◆ TO DO ◆
The answer must be an exact printing of every record below, with the pictures omitted.

[Coordinate-based object records]

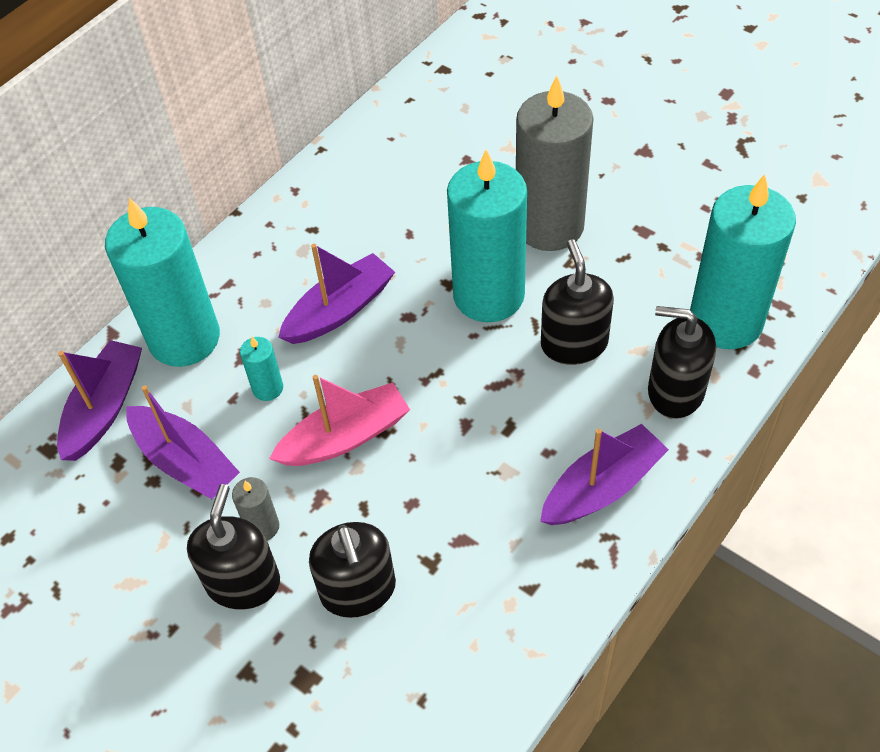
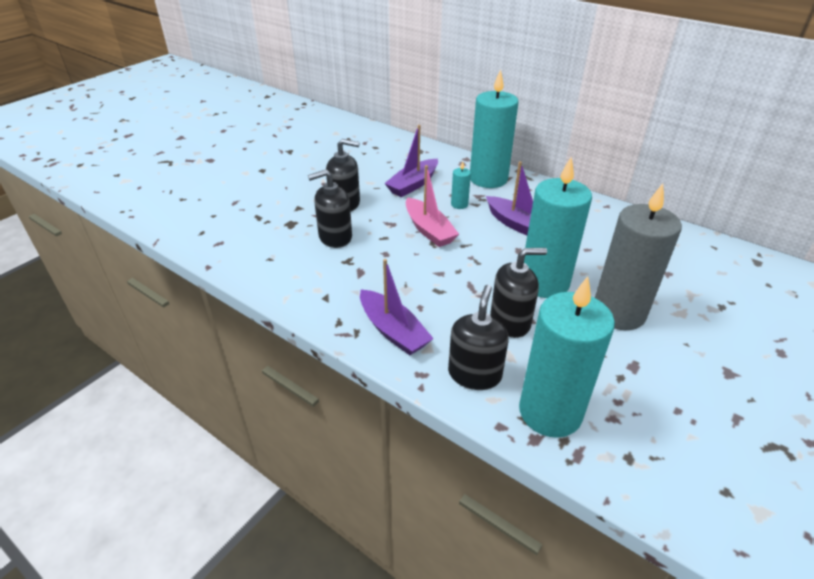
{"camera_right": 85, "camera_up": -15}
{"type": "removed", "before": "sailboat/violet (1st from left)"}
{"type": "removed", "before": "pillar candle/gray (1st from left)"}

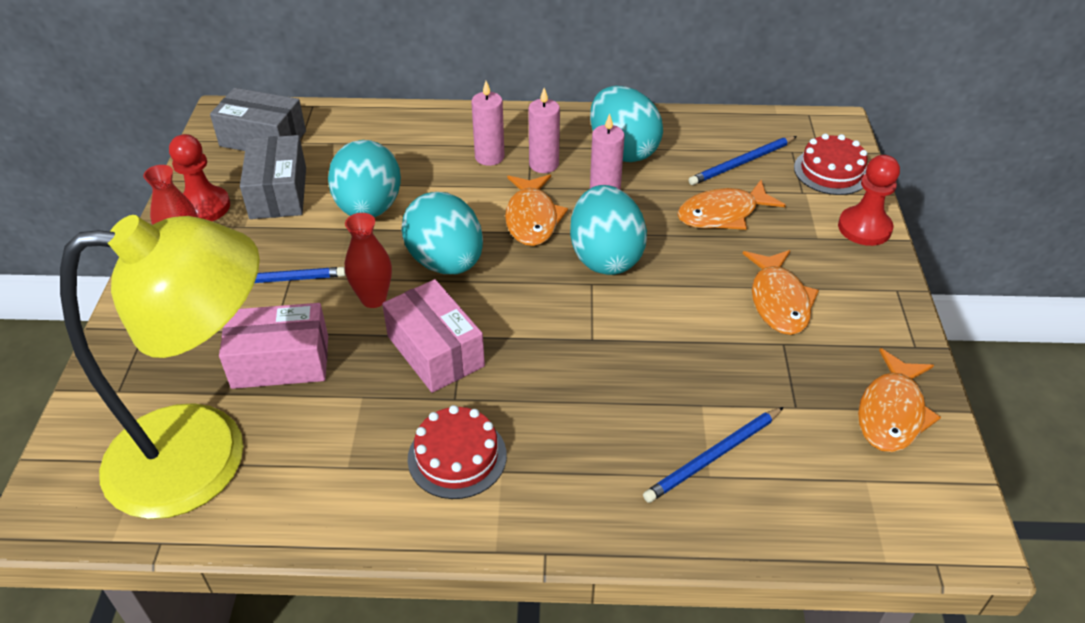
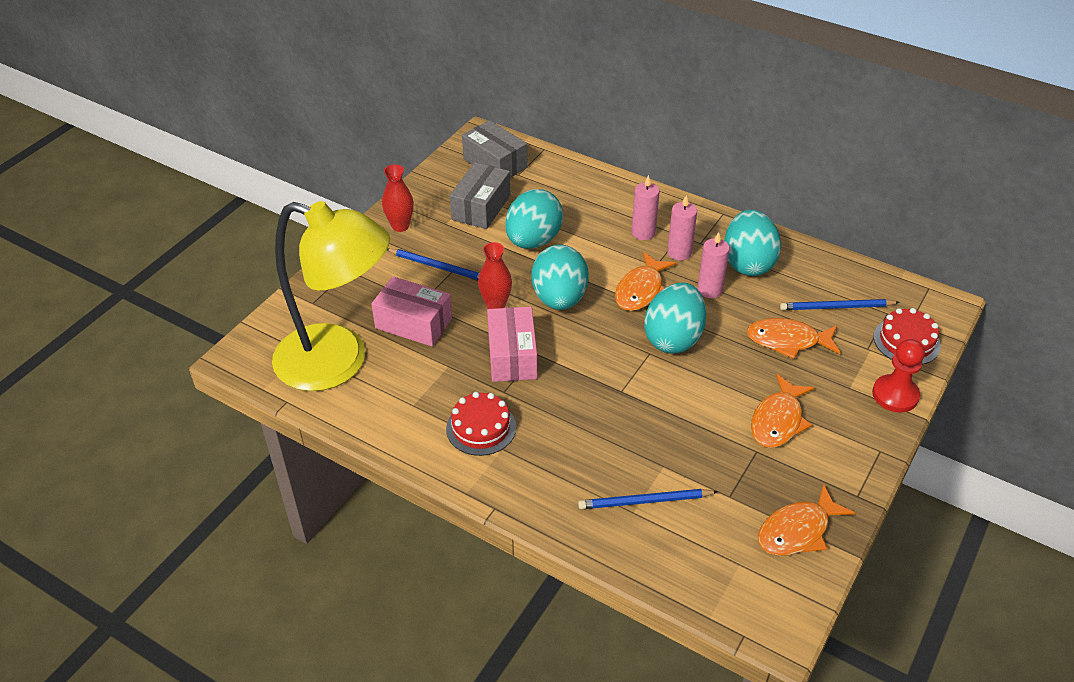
{"camera_right": 30, "camera_up": 0}
{"type": "removed", "before": "pawn/red (1st from left)"}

◆ ANSWER BOX ◆
{"camera_right": 85, "camera_up": -15}
{"type": "removed", "before": "sailboat/violet (1st from left)"}
{"type": "removed", "before": "pillar candle/gray (1st from left)"}

{"camera_right": 30, "camera_up": 0}
{"type": "removed", "before": "pawn/red (1st from left)"}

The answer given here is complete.